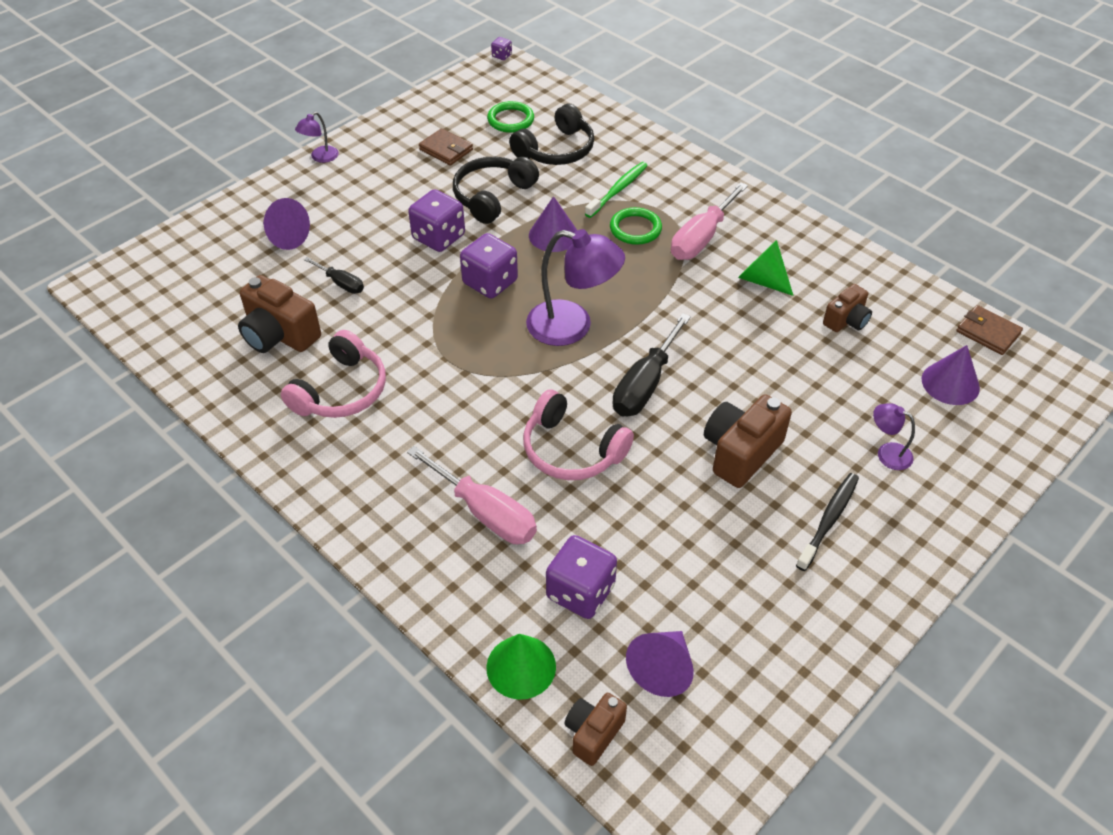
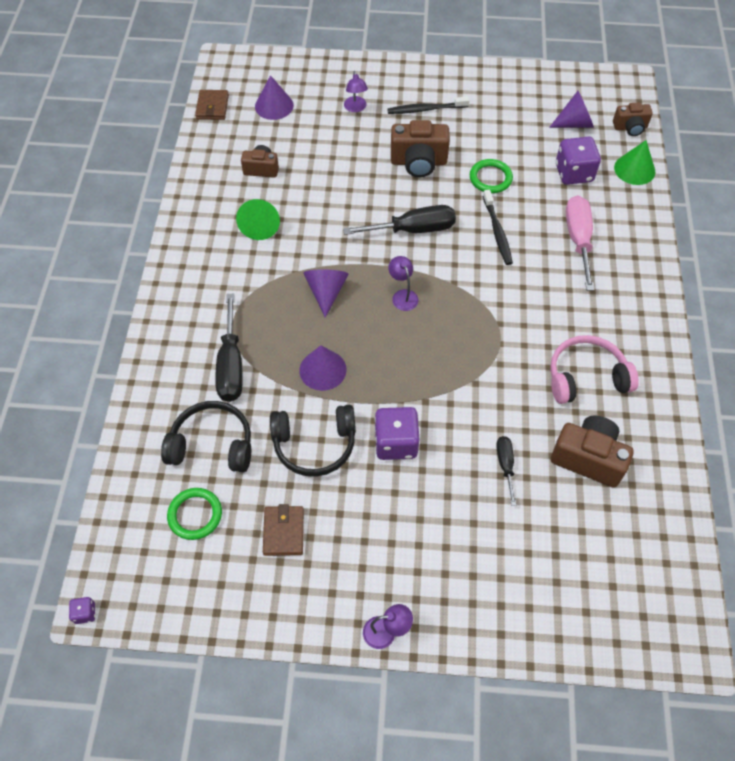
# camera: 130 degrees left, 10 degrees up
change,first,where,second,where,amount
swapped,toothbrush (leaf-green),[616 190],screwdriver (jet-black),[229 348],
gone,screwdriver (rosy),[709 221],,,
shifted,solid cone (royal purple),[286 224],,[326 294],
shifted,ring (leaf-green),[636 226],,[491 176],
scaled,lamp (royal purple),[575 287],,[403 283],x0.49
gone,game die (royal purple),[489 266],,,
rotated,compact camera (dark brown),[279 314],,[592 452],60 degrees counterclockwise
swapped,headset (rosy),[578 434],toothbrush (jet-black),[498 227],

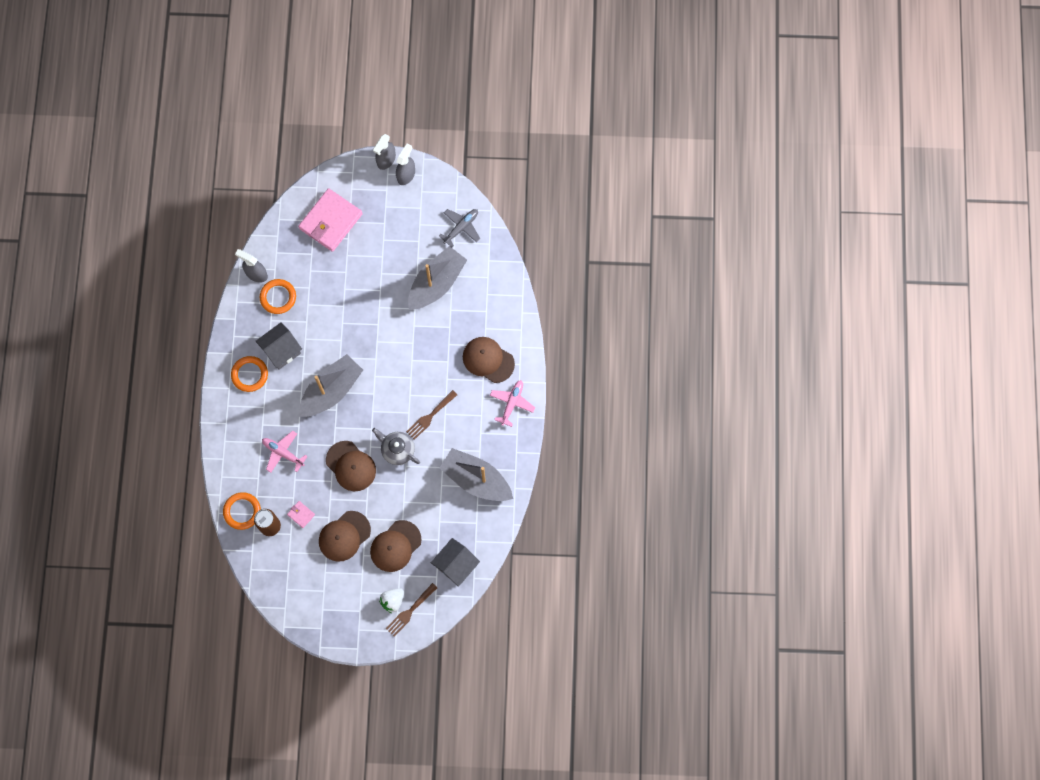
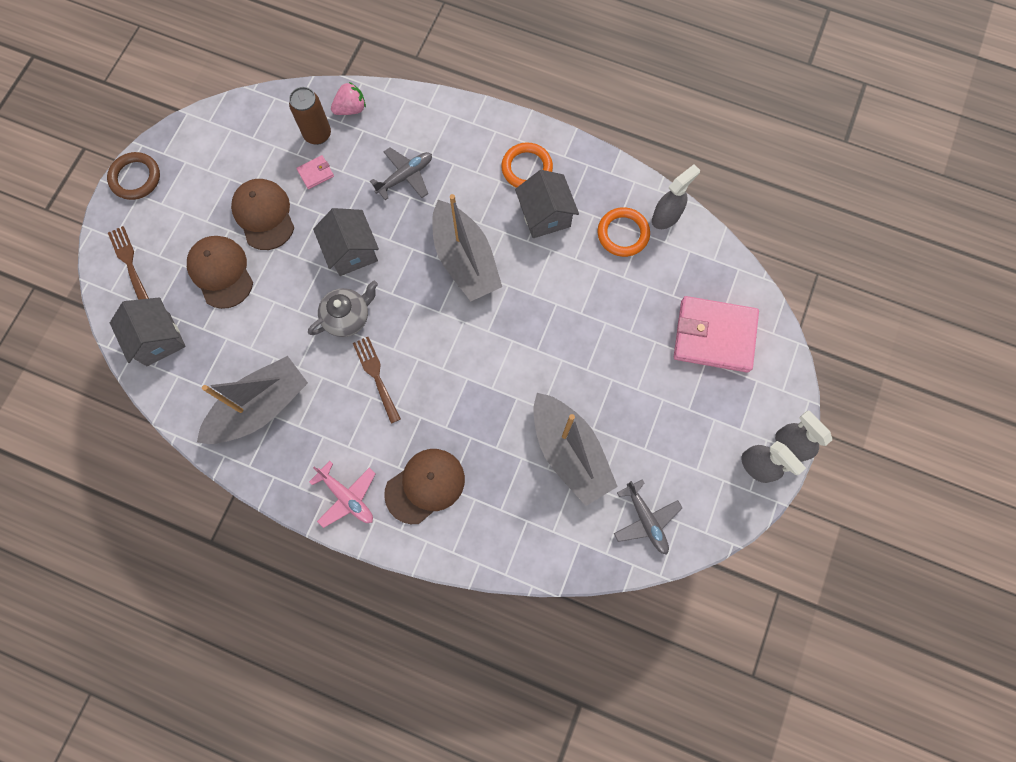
# camera: 110 degrees right, 0 degrees up
change,first,where,second,where,amount
rotated,card wallet (rosy),[330 220],,[716 334],45 degrees counterclockwise
repainted,toy plane (rosy),[285 452],toy plane (ash-grey),[401 173],
swapped,cap (dark brown),[351 466],cottage (ash-grey),[346 242],
swapped,ring (bright orange),[242 511],berry (rosy),[348 98],
gone,berry (white),[391 600],,,
new,,,ring (dark brown),[133 176],

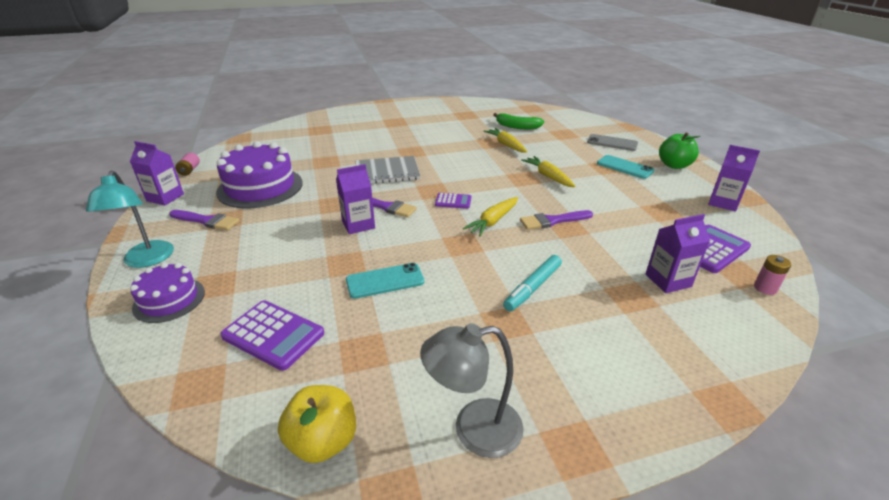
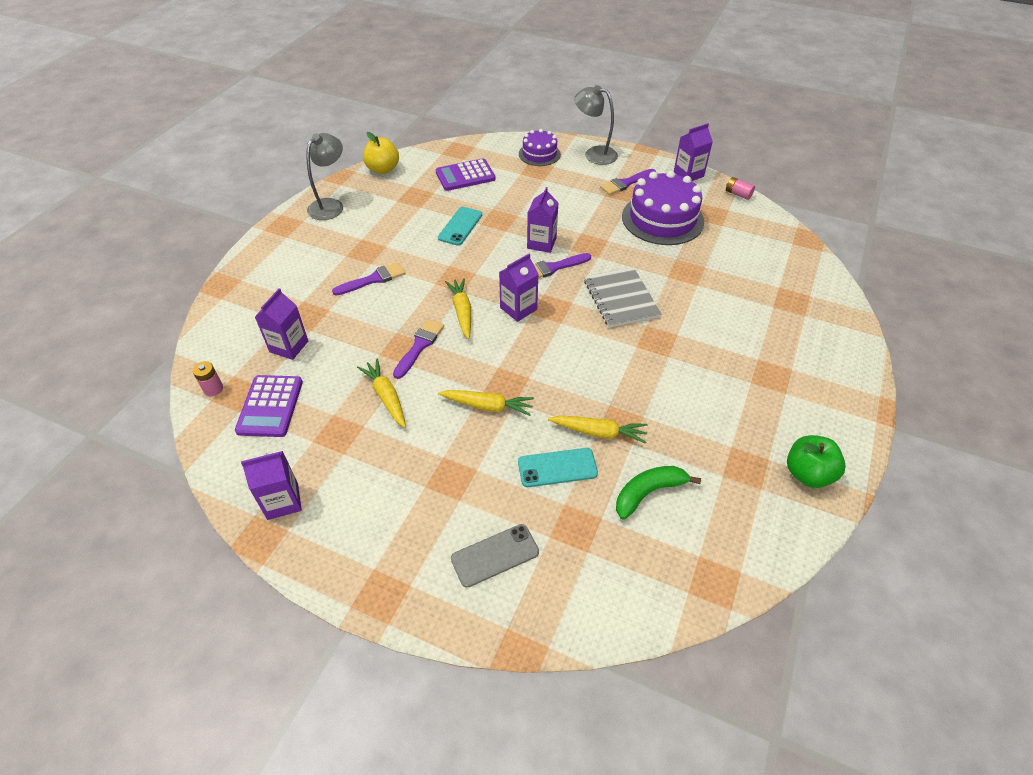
# camera: 130 degrees right, 15 degrees up
change,first,where,second,where,amount
shifted,apple (leaf-green),[679 150],,[816 461],
shifted,smartphone (teal),[625 167],,[558 467],
rotated,exercise book (ash-grey),[388 170],,[622 297],45 degrees counterclockwise
repainted,lamp (teal),[130 219],lamp (ash-grey),[596 125],
swapped,calculator (royal purple),[453 201],carton (royal purple),[518 288],
swapped,felt pen (teal),[532 283],paintbrush (royal purple),[368 279],
new,,,root vegetable (golden),[381 393],

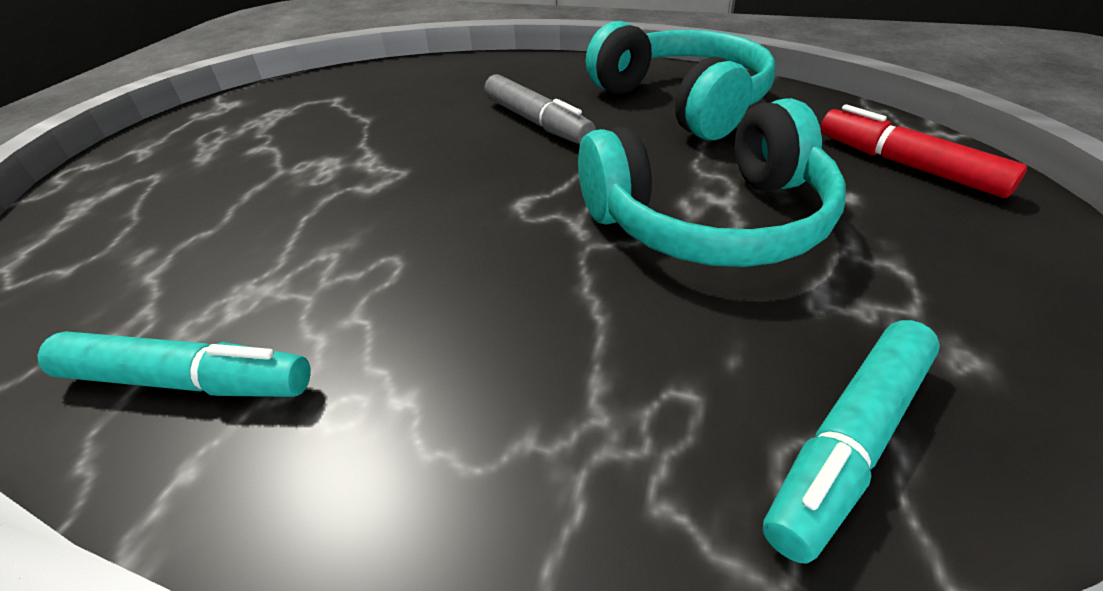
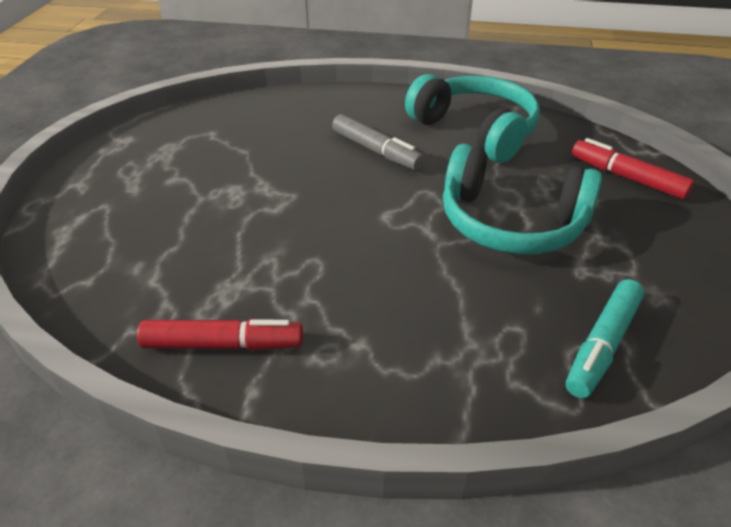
# camera: 10 degrees left, 0 degrees up
change,first,where,second,where,amount
rotated,headset (teal),[712 182],,[522 198],45 degrees clockwise
repainted,felt pen (teal),[174 364],felt pen (red),[220 335],

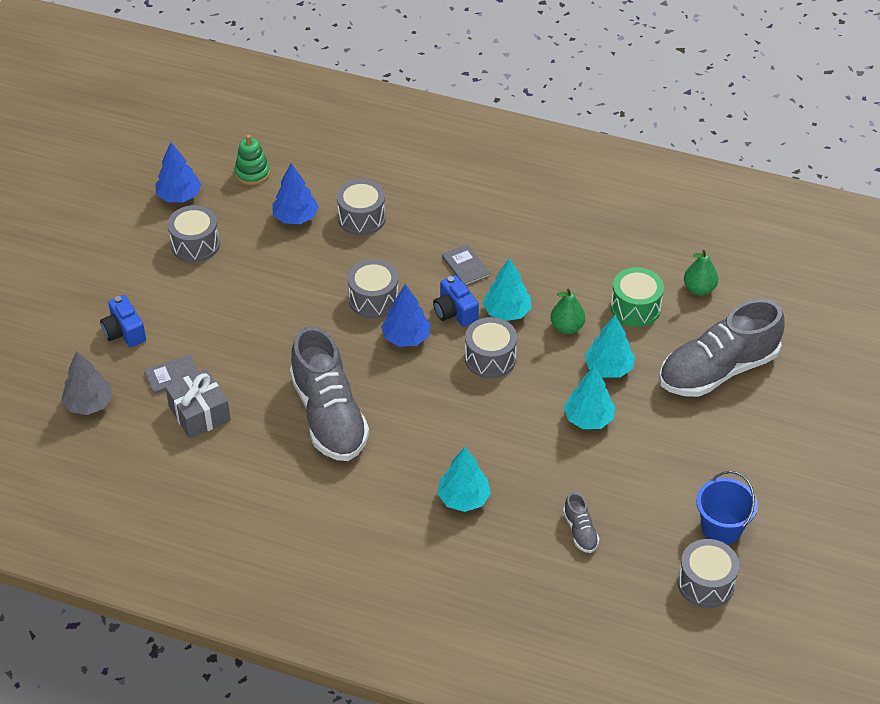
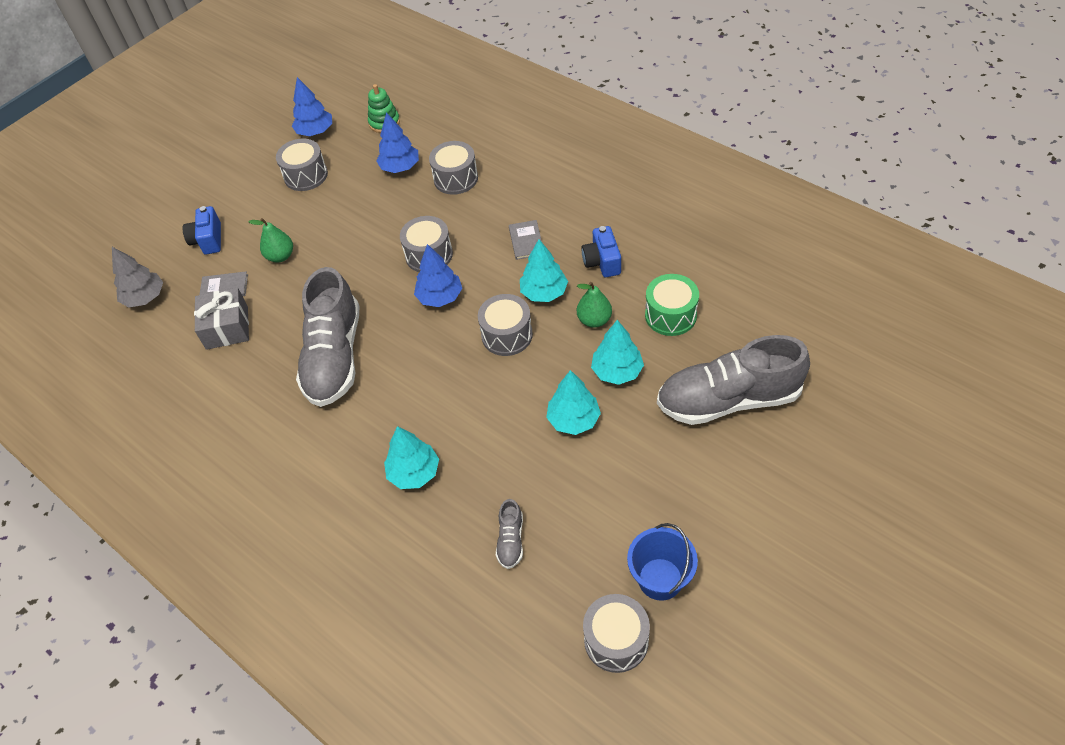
# camera: 25 degrees right, 5 degrees up
change,first,where,second,where,amount
shifted,pear (leaf-green),[701 272],,[270 240],
shifted,compact camera (cobalt),[456 301],,[601 251],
++++++++++++++++++++
Would you repeat the entries exactly, but with no pictures?

# camera: 130 degrees left, 10 degrees up
change,first,where,second,where,amount
swapped,toothbrush (leaf-green),[616 190],screwdriver (jet-black),[229 348],
gone,screwdriver (rosy),[709 221],,,
shifted,solid cone (royal purple),[286 224],,[326 294],
shifted,ring (leaf-green),[636 226],,[491 176],
scaled,lamp (royal purple),[575 287],,[403 283],x0.49
gone,game die (royal purple),[489 266],,,
rotated,compact camera (dark brown),[279 314],,[592 452],60 degrees counterclockwise
swapped,headset (rosy),[578 434],toothbrush (jet-black),[498 227],

# camera: 110 degrees right, 0 degrees up
change,first,where,second,where,amount
rotated,card wallet (rosy),[330 220],,[716 334],45 degrees counterclockwise
repainted,toy plane (rosy),[285 452],toy plane (ash-grey),[401 173],
swapped,cap (dark brown),[351 466],cottage (ash-grey),[346 242],
swapped,ring (bright orange),[242 511],berry (rosy),[348 98],
gone,berry (white),[391 600],,,
new,,,ring (dark brown),[133 176],

# camera: 130 degrees right, 15 degrees up
change,first,where,second,where,amount
shifted,apple (leaf-green),[679 150],,[816 461],
shifted,smartphone (teal),[625 167],,[558 467],
rotated,exercise book (ash-grey),[388 170],,[622 297],45 degrees counterclockwise
repainted,lamp (teal),[130 219],lamp (ash-grey),[596 125],
swapped,calculator (royal purple),[453 201],carton (royal purple),[518 288],
swapped,felt pen (teal),[532 283],paintbrush (royal purple),[368 279],
new,,,root vegetable (golden),[381 393],

# camera: 10 degrees left, 0 degrees up
change,first,where,second,where,amount
rotated,headset (teal),[712 182],,[522 198],45 degrees clockwise
repainted,felt pen (teal),[174 364],felt pen (red),[220 335],

# camera: 25 degrees right, 5 degrees up
change,first,where,second,where,amount
shifted,pear (leaf-green),[701 272],,[270 240],
shifted,compact camera (cobalt),[456 301],,[601 251],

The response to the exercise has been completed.